Work order >> Your reply should be a faithful copy of the records below, free of pictures.
>>>>
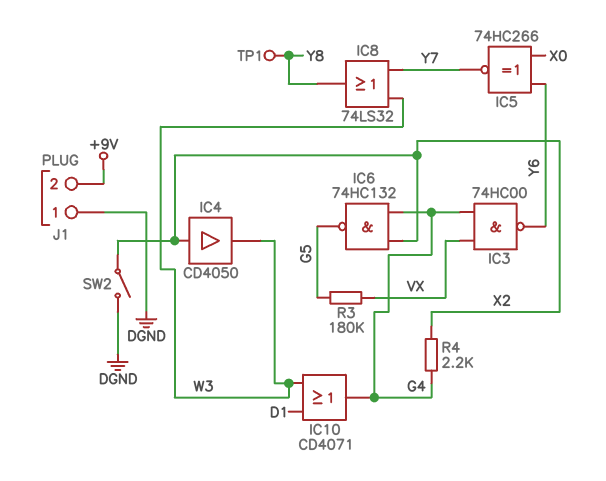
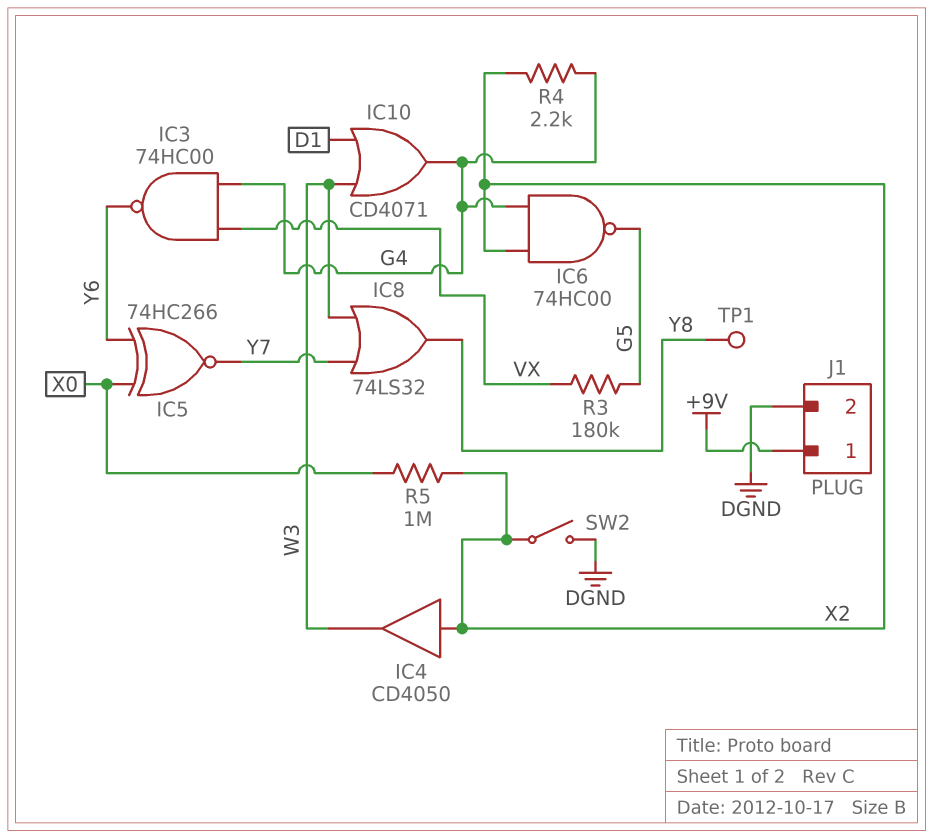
IC6: NAND 74HC132 (in G4, in X2, out G5) -> NAND 74HC00 (in G4, in X2, out G5)
J1 pin 1: DGND -> +9V
J1 pin 2: +9V -> DGND
R5: none -> 1M (X0, X2)

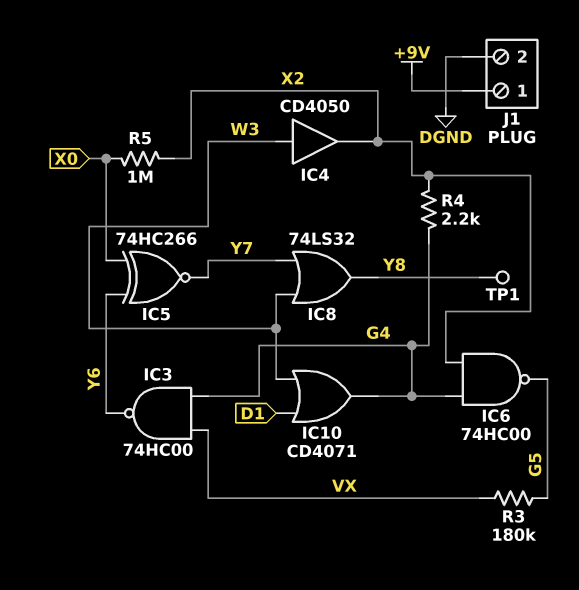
IC4: buffer CD4050 (in X2, out W3) -> buffer CD4050 (in W3, out X2)
SW2: switch (DGND, X2) -> none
<<<<
Output for this task >>
IC6: NAND 74HC132 (in G4, in X2, out G5) -> NAND 74HC00 (in G4, in X2, out G5)
J1 pin 1: DGND -> +9V
J1 pin 2: +9V -> DGND
R5: none -> 1M (X0, X2)

IC4: buffer CD4050 (in X2, out W3) -> buffer CD4050 (in W3, out X2)
SW2: switch (DGND, X2) -> none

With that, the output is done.